Problem details: From the first line to the last, print the data exactly as written.

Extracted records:
Start of Block

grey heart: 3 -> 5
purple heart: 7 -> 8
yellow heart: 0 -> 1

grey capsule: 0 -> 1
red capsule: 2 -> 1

End of Block

Task response:
grey heart: 3 -> 5
purple heart: 7 -> 8
yellow heart: 0 -> 1

grey capsule: 0 -> 1
red capsule: 2 -> 1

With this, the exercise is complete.